§ What the task asks: Locate the line bearing "black tape: 3 -> 2" in the material below, then reproduce it and each following line up to and including the line bearing "yellow lemon: 2 -> 1".

§ Supplied data:
#####

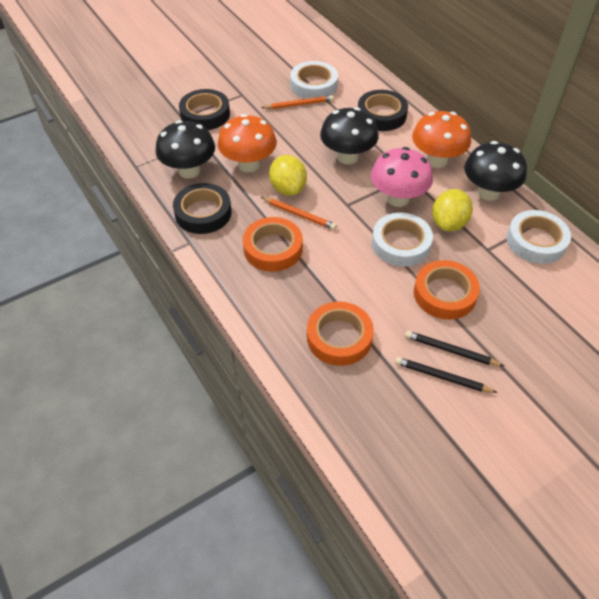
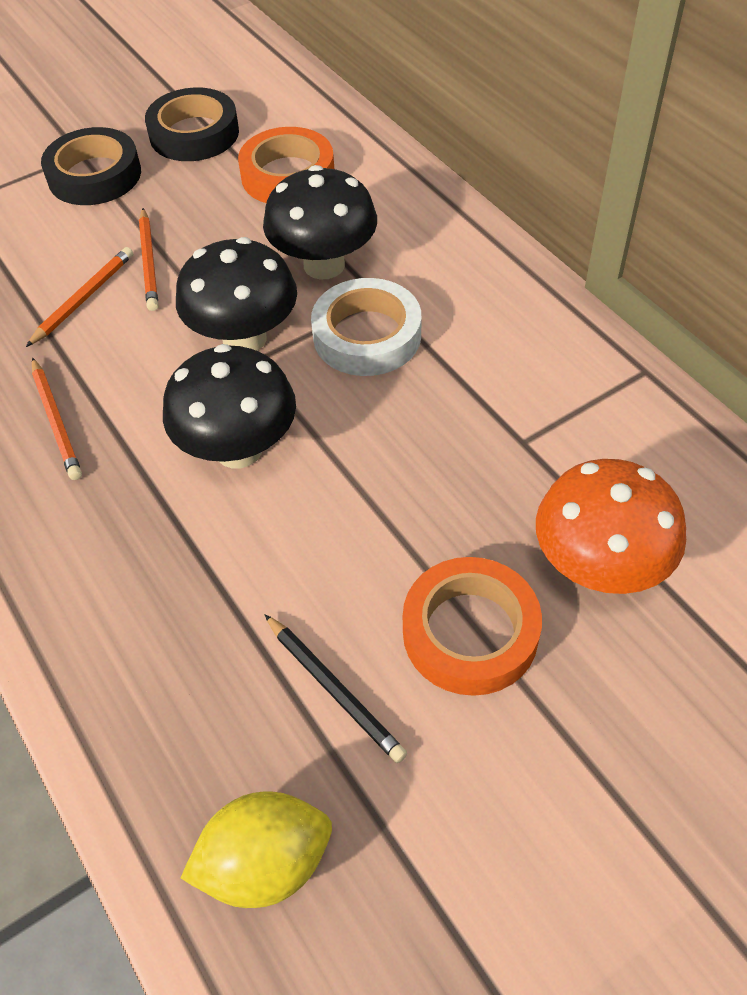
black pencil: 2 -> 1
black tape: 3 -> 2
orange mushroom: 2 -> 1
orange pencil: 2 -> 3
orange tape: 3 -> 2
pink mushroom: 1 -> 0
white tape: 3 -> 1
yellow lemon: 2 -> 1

#####

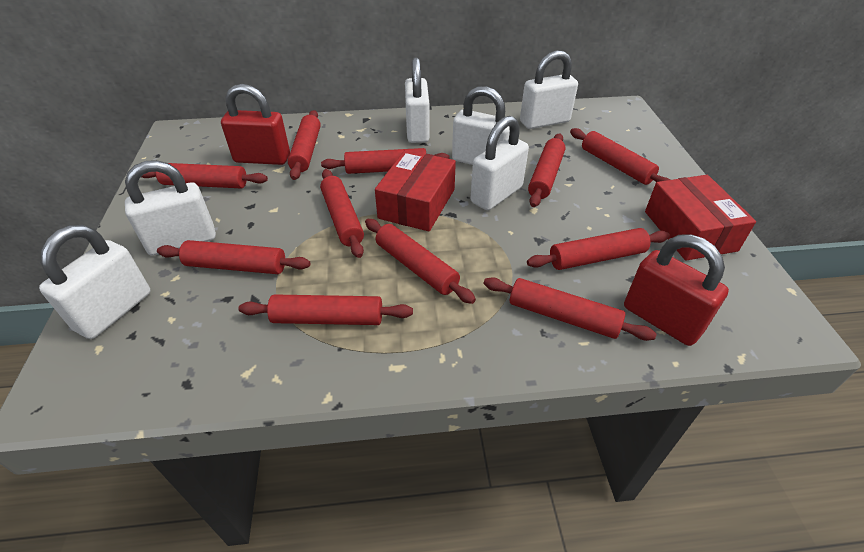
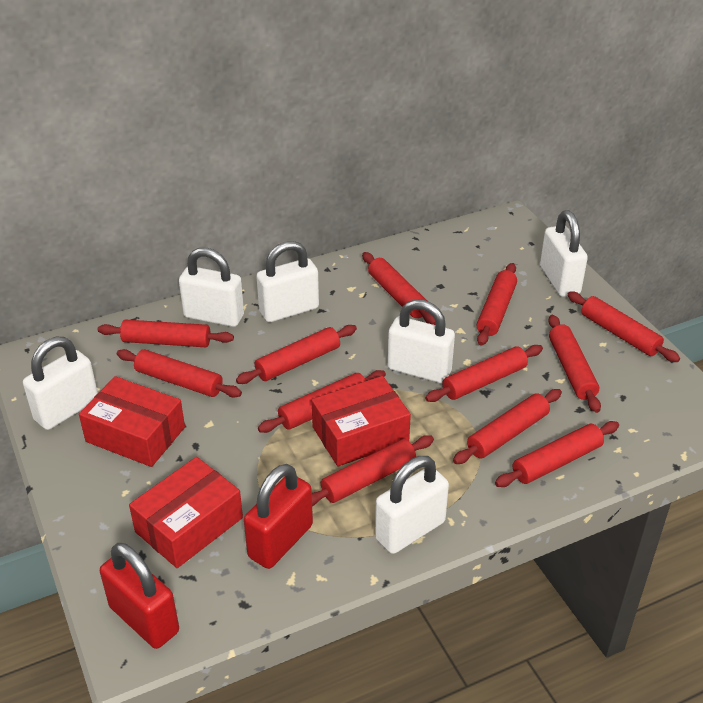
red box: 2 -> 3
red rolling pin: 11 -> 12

#####

§ Exercise output:
black tape: 3 -> 2
orange mushroom: 2 -> 1
orange pencil: 2 -> 3
orange tape: 3 -> 2
pink mushroom: 1 -> 0
white tape: 3 -> 1
yellow lemon: 2 -> 1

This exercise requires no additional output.